### DATA SECTION
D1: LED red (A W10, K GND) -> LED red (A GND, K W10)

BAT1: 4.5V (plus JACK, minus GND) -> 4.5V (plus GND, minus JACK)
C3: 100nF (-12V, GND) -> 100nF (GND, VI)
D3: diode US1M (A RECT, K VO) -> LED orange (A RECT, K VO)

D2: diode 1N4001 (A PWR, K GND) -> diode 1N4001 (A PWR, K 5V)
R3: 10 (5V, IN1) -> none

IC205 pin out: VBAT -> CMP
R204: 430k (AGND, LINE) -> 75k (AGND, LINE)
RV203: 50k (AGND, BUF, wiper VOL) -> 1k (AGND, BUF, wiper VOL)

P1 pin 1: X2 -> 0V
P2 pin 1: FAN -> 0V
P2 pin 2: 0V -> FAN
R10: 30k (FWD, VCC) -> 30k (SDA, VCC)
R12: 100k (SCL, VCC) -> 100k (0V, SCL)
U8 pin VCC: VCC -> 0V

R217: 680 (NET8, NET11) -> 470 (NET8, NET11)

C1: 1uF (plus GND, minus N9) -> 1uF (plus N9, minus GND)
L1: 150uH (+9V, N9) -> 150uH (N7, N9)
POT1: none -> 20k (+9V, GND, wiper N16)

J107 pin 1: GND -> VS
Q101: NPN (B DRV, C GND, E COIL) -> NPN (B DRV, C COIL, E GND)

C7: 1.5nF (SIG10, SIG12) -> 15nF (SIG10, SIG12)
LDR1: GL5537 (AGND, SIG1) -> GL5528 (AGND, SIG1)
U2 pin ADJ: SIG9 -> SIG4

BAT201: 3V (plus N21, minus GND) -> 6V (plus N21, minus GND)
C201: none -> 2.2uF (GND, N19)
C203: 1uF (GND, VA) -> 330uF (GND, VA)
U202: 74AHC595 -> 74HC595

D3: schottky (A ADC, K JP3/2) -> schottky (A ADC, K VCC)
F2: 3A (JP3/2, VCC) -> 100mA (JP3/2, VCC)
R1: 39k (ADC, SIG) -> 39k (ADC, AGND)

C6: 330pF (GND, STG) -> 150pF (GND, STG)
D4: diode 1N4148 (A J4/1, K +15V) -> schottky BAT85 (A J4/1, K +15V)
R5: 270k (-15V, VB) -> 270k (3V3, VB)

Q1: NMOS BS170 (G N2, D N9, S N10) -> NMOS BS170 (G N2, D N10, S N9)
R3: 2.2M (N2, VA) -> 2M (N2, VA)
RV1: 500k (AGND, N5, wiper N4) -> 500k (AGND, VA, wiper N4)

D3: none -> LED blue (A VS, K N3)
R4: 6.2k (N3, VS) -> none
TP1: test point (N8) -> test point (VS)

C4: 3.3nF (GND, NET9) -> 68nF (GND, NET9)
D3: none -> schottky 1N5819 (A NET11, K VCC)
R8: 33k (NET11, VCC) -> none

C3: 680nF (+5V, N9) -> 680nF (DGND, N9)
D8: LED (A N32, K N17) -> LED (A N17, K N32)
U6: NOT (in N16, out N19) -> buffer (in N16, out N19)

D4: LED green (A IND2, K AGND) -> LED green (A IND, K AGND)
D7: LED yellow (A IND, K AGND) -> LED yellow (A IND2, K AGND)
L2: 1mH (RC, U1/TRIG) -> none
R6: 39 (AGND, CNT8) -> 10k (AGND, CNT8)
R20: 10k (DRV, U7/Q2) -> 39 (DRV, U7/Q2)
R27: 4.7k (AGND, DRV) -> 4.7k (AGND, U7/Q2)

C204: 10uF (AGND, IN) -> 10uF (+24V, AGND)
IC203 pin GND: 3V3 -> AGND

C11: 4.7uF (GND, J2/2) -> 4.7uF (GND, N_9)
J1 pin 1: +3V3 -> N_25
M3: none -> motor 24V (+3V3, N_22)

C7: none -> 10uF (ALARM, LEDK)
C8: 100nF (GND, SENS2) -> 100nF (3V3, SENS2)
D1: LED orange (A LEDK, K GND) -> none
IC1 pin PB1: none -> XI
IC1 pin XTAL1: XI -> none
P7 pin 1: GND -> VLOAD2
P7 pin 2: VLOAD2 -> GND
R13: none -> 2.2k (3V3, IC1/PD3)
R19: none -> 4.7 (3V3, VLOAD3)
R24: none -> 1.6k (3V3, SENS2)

### TASK BRIEF
Look above for the line containing "R5: 270k (-15V, VB) -> 270k (3V3, VB)". Output from there through the line containing "R4: 6.2k (N3, VS) -> none", exactly and inclusively.

### ANSWER BOX
R5: 270k (-15V, VB) -> 270k (3V3, VB)

Q1: NMOS BS170 (G N2, D N9, S N10) -> NMOS BS170 (G N2, D N10, S N9)
R3: 2.2M (N2, VA) -> 2M (N2, VA)
RV1: 500k (AGND, N5, wiper N4) -> 500k (AGND, VA, wiper N4)

D3: none -> LED blue (A VS, K N3)
R4: 6.2k (N3, VS) -> none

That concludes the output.